#### TASK GOAL:
Omit the pictures. Print each entry below exactly.

═══ RECORDS FOR THE EXERCISE ═══

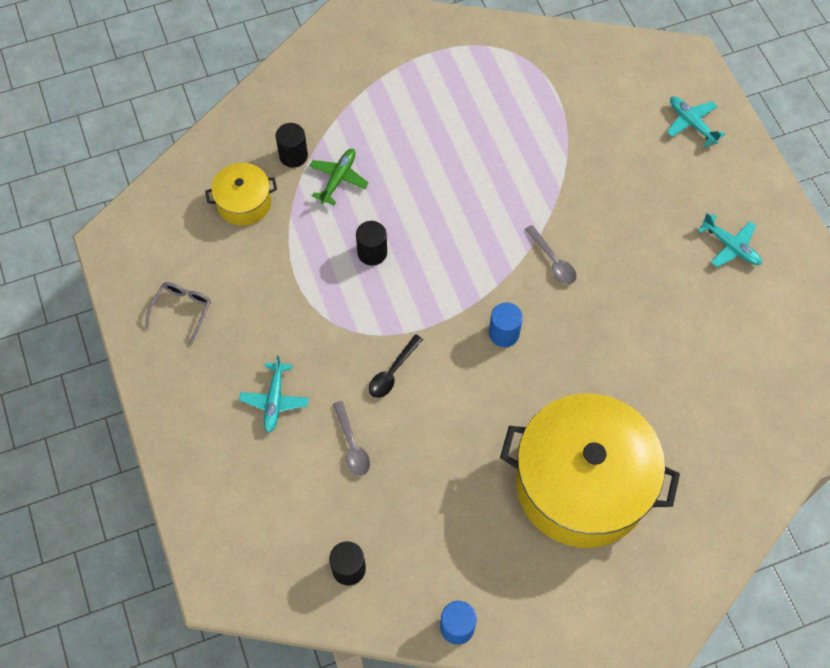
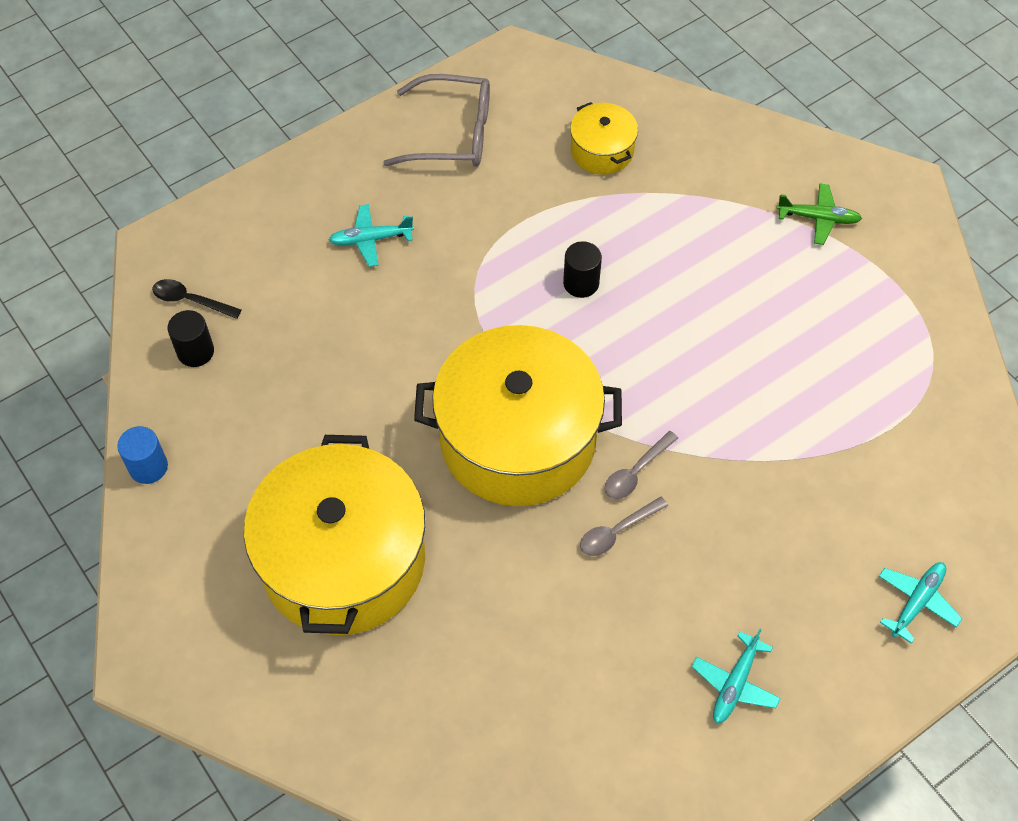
camera: 75 degrees right, 5 degrees down
(182, 311) = (452, 134): grey glasses -> grey glasses, size x1.77
(293, 156) = (681, 179): black cylinder -> none
(338, 179) = (666, 228): green plane -> green plane (818, 218)
(352, 445) = (336, 321): grey spoon -> grey spoon (617, 532)
(392, 372) = (434, 338): black spoon -> black spoon (190, 300)
(504, 333) = (518, 439): blue cylinder -> yellow pot

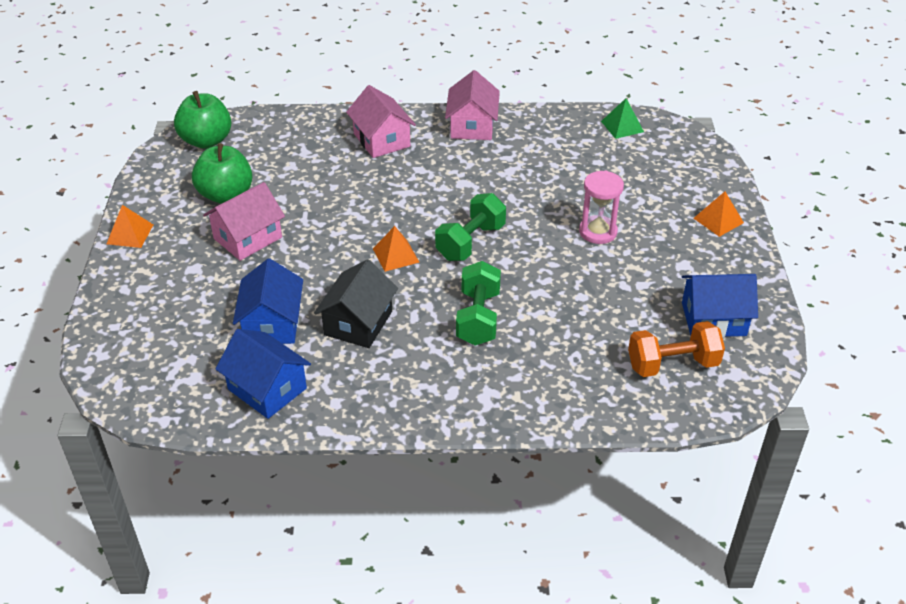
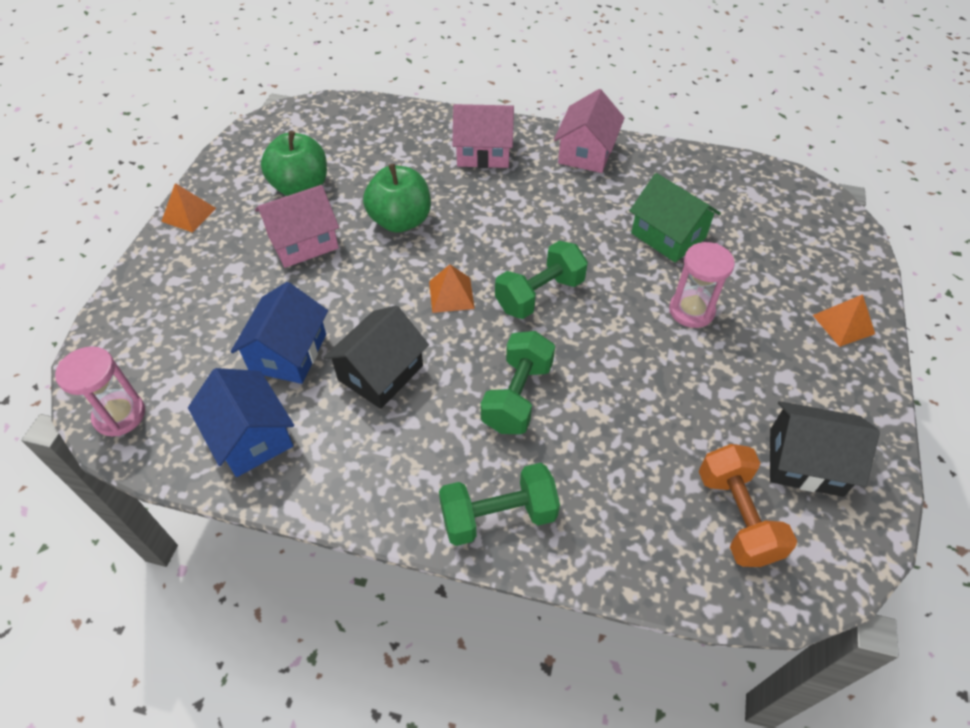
camera: 15 degrees right, 10 degrees up
(144, 396) = (120, 415): none -> pink hourglass
(206, 141) = (306, 123): green apple -> green apple (400, 221)
(381, 140) = (483, 153): pink house -> pink house turned 75 degrees counterclockwise
(492, 401) = (498, 516): none -> green dumbbell
(562, 179) = (668, 235): none -> green house
(622, 126) = (756, 181): green pyramid -> none
(672, 364) = (736, 517): orange dumbbell -> orange dumbbell turned 75 degrees clockwise
(713, 319) = (805, 462): blue house -> black house

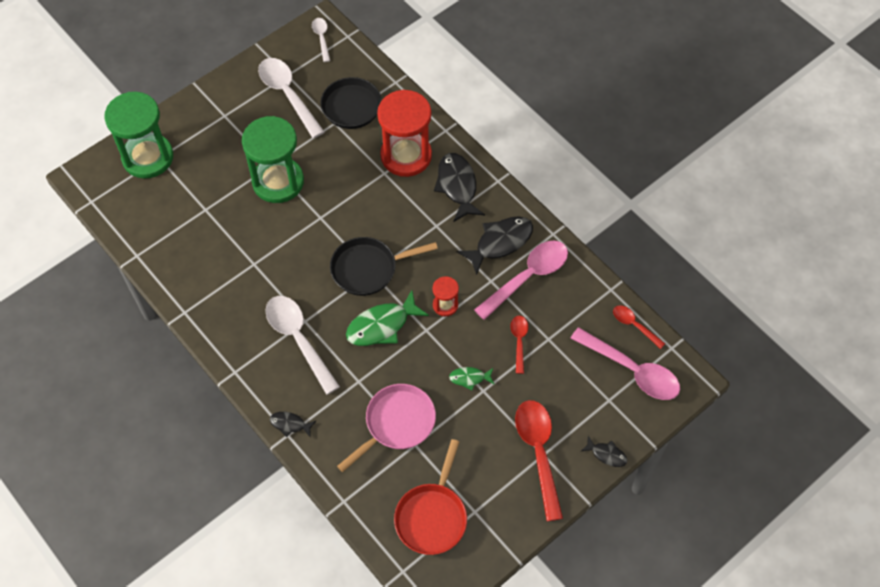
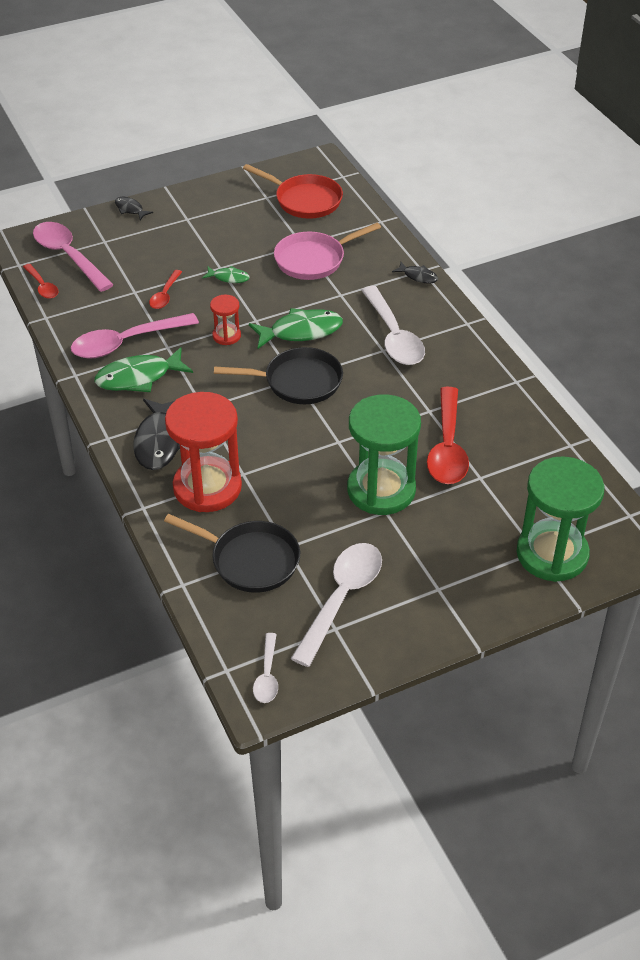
camera: 165 degrees left, 15 degrees down
(288, 95) = (341, 598): white spoon -> white spoon turned 135 degrees counterclockwise
(432, 516) = (304, 200): red pan -> red pan turned 90 degrees clockwise
(500, 242) = (138, 377): black fish -> green fish
(538, 453) = (190, 220): red spoon -> red spoon (447, 447)

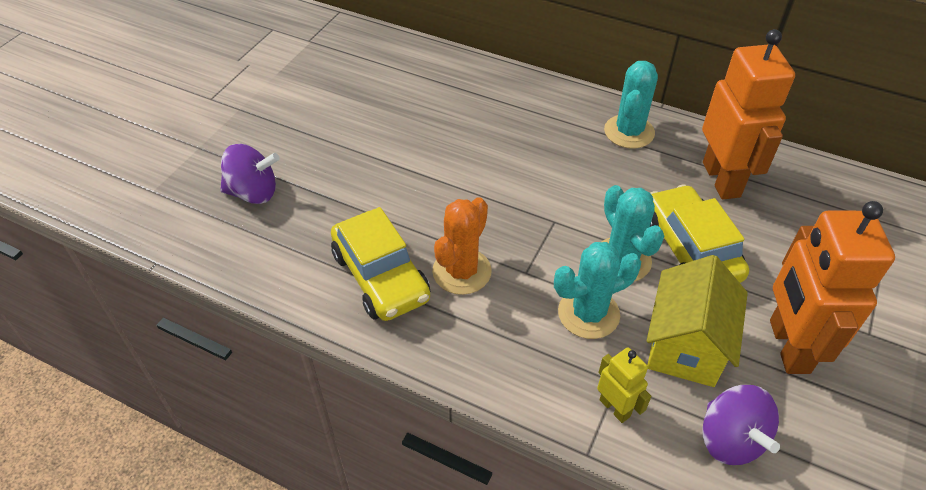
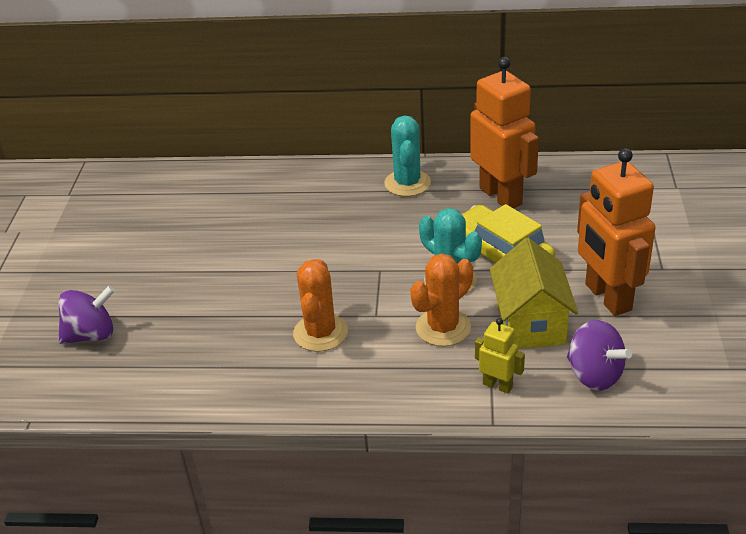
camera: 20 degrees left, 10 degrees down
(381, 276) = (251, 360): yellow car -> none
(588, 314) = (443, 327): turquoise cactus -> orange cactus

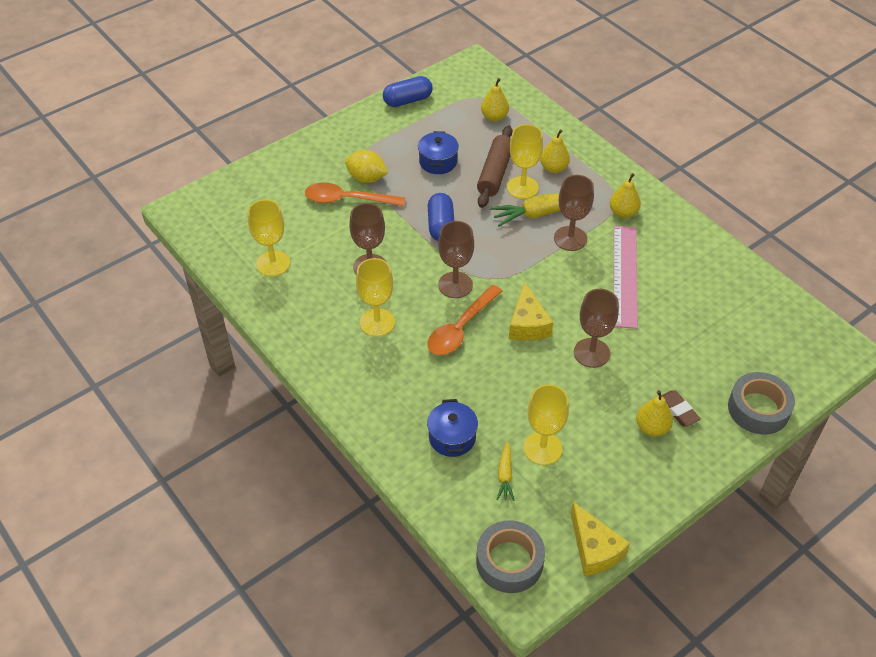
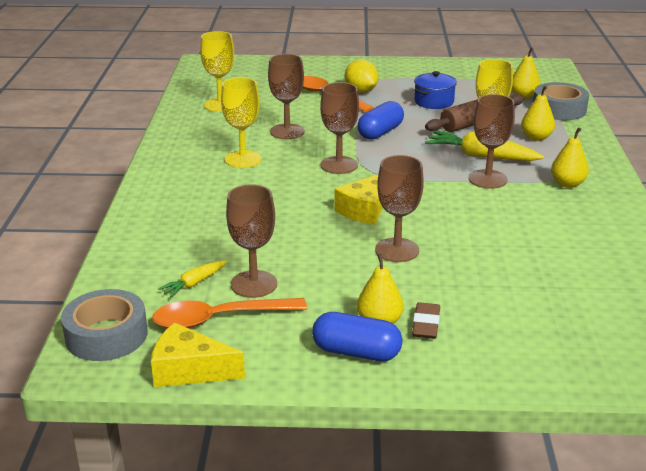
camera: 40 degrees right, 20 degrees down
(408, 100) = (460, 67): blue capsule -> blue capsule (356, 352)
(452, 437) = (191, 242): blue pot -> none
(461, 328) = (303, 188): orange spoon -> orange spoon (219, 319)
(542, 448) = (254, 284): yellow goblet -> brown goblet
(594, 549) = (189, 370): yellow cheese -> yellow cheese turned 90 degrees clockwise
(625, 275) = (508, 219): pink ruler -> none
(758, 409) = (520, 366): grey tape -> grey tape (559, 109)

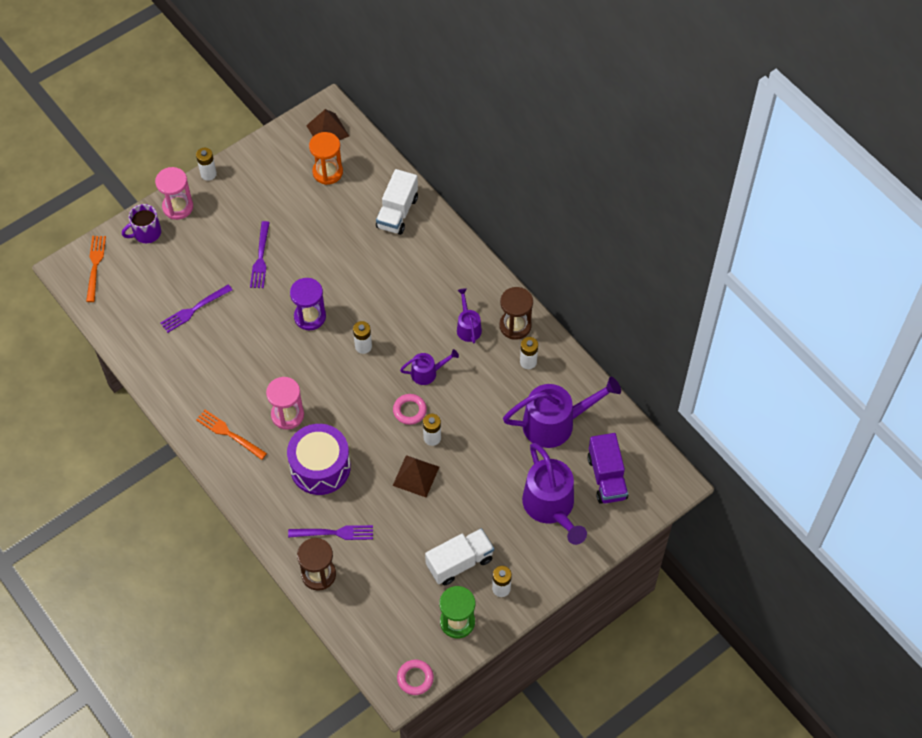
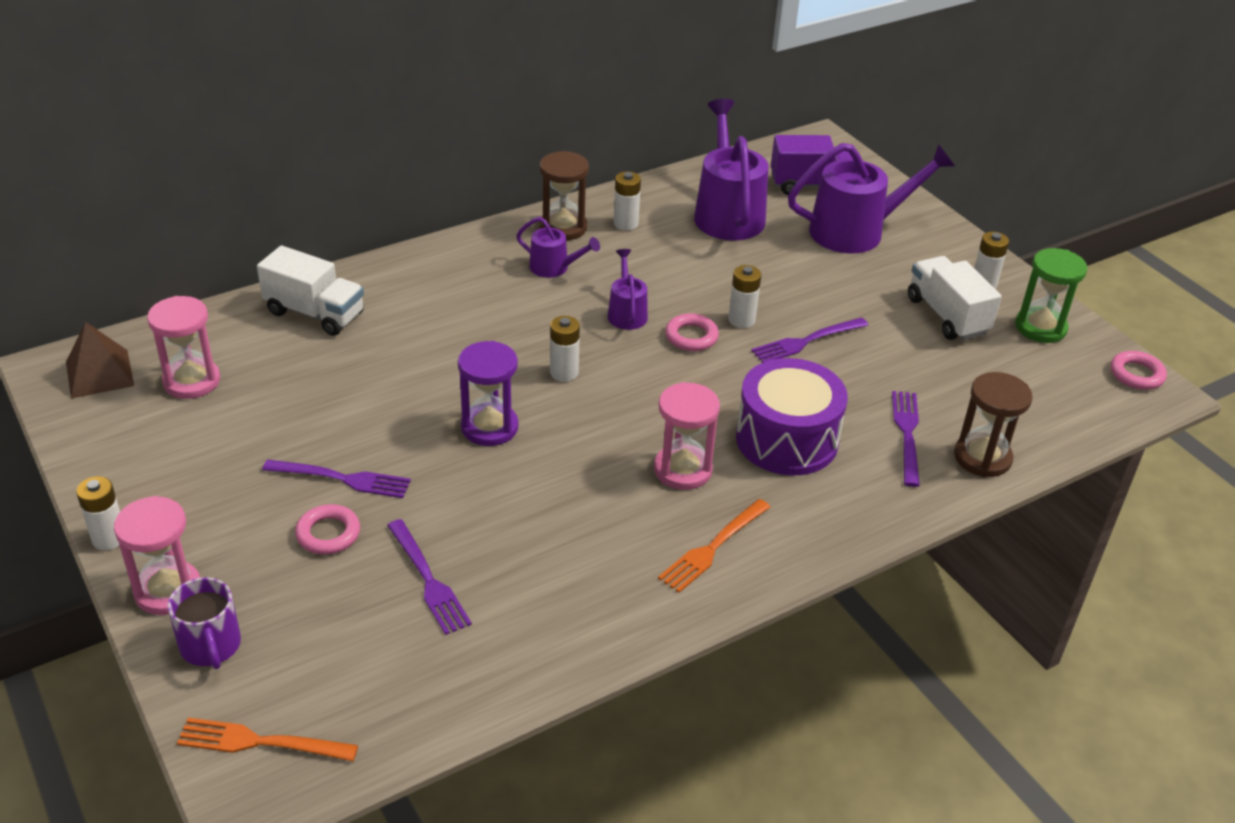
camera: 85 degrees left, 20 degrees down
(221, 261) = (328, 534): none -> pink ring
(327, 172) = (192, 381): orange hourglass -> pink hourglass
(416, 476) = (806, 341): brown pyramid -> purple fork
(468, 327) = (554, 268): purple watering can -> purple watering can turned 150 degrees counterclockwise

═══

#### RESULT FOR THIS TASK:
camera: 75 degrees right, 5 degrees down
(182, 311) = (452, 134): grey glasses -> grey glasses, size x1.77
(293, 156) = (681, 179): black cylinder -> none
(338, 179) = (666, 228): green plane -> green plane (818, 218)
(352, 445) = (336, 321): grey spoon -> grey spoon (617, 532)
(392, 372) = (434, 338): black spoon -> black spoon (190, 300)
(504, 333) = (518, 439): blue cylinder -> yellow pot

camera: 15 degrees right, 10 degrees up
(144, 396) = (120, 415): none -> pink hourglass
(206, 141) = (306, 123): green apple -> green apple (400, 221)
(381, 140) = (483, 153): pink house -> pink house turned 75 degrees counterclockwise
(492, 401) = (498, 516): none -> green dumbbell
(562, 179) = (668, 235): none -> green house
(622, 126) = (756, 181): green pyramid -> none
(672, 364) = (736, 517): orange dumbbell -> orange dumbbell turned 75 degrees clockwise
(713, 319) = (805, 462): blue house -> black house

camera: 165 degrees left, 15 degrees down
(288, 95) = (341, 598): white spoon -> white spoon turned 135 degrees counterclockwise
(432, 516) = (304, 200): red pan -> red pan turned 90 degrees clockwise
(500, 242) = (138, 377): black fish -> green fish
(538, 453) = (190, 220): red spoon -> red spoon (447, 447)

camera: 20 degrees left, 10 degrees down
(381, 276) = (251, 360): yellow car -> none
(588, 314) = (443, 327): turquoise cactus -> orange cactus

camera: 40 degrees right, 20 degrees down
(408, 100) = (460, 67): blue capsule -> blue capsule (356, 352)
(452, 437) = (191, 242): blue pot -> none
(461, 328) = (303, 188): orange spoon -> orange spoon (219, 319)
(542, 448) = (254, 284): yellow goblet -> brown goblet
(594, 549) = (189, 370): yellow cheese -> yellow cheese turned 90 degrees clockwise
(625, 275) = (508, 219): pink ruler -> none
(758, 409) = (520, 366): grey tape -> grey tape (559, 109)

camera: 85 degrees left, 20 degrees down
(221, 261) = (328, 534): none -> pink ring
(327, 172) = (192, 381): orange hourglass -> pink hourglass
(416, 476) = (806, 341): brown pyramid -> purple fork
(468, 327) = (554, 268): purple watering can -> purple watering can turned 150 degrees counterclockwise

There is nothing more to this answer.